> [EXERCISE REQUIREMENTS] Your task is to transcribe the data exactly while omitting each picture.

═══ GIVEN MATERIAL ═══

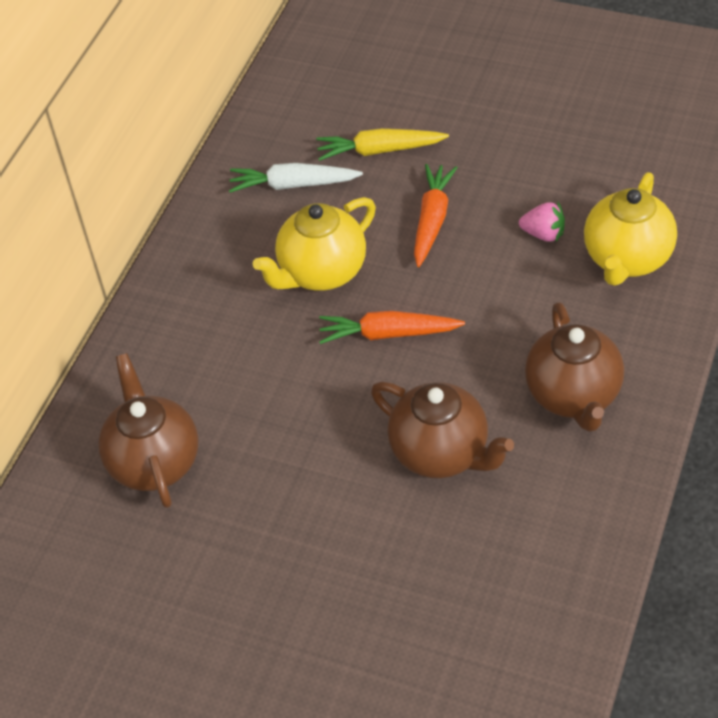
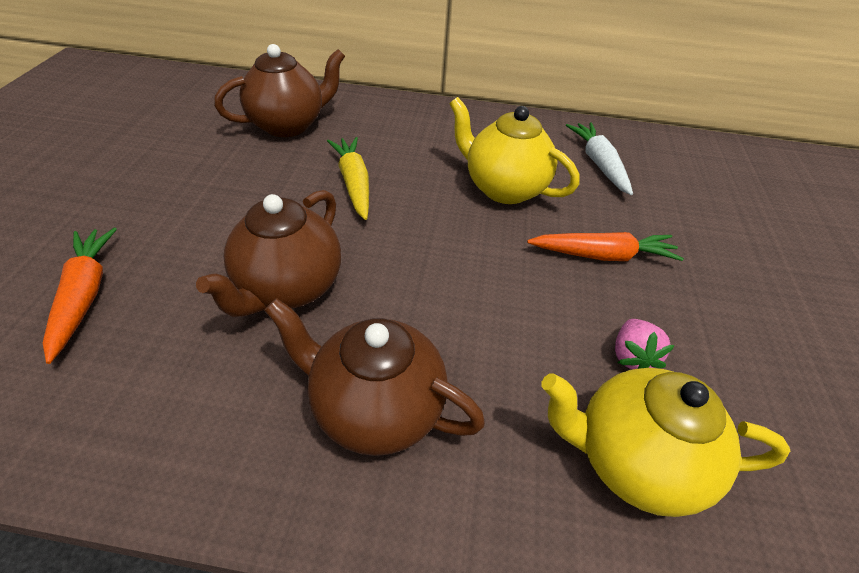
camera: 70 degrees right, 5 degrees down
(380, 150) = (674, 211): yellow carrot -> yellow carrot (354, 183)
(388, 334) = (440, 237): orange carrot -> orange carrot (84, 296)
(573, 396) = (375, 409): brown teapot -> brown teapot turned 45 degrees clockwise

═══

> [OUTPUT FOR THIS TASK]
camera: 70 degrees right, 5 degrees down
(380, 150) = (674, 211): yellow carrot -> yellow carrot (354, 183)
(388, 334) = (440, 237): orange carrot -> orange carrot (84, 296)
(573, 396) = (375, 409): brown teapot -> brown teapot turned 45 degrees clockwise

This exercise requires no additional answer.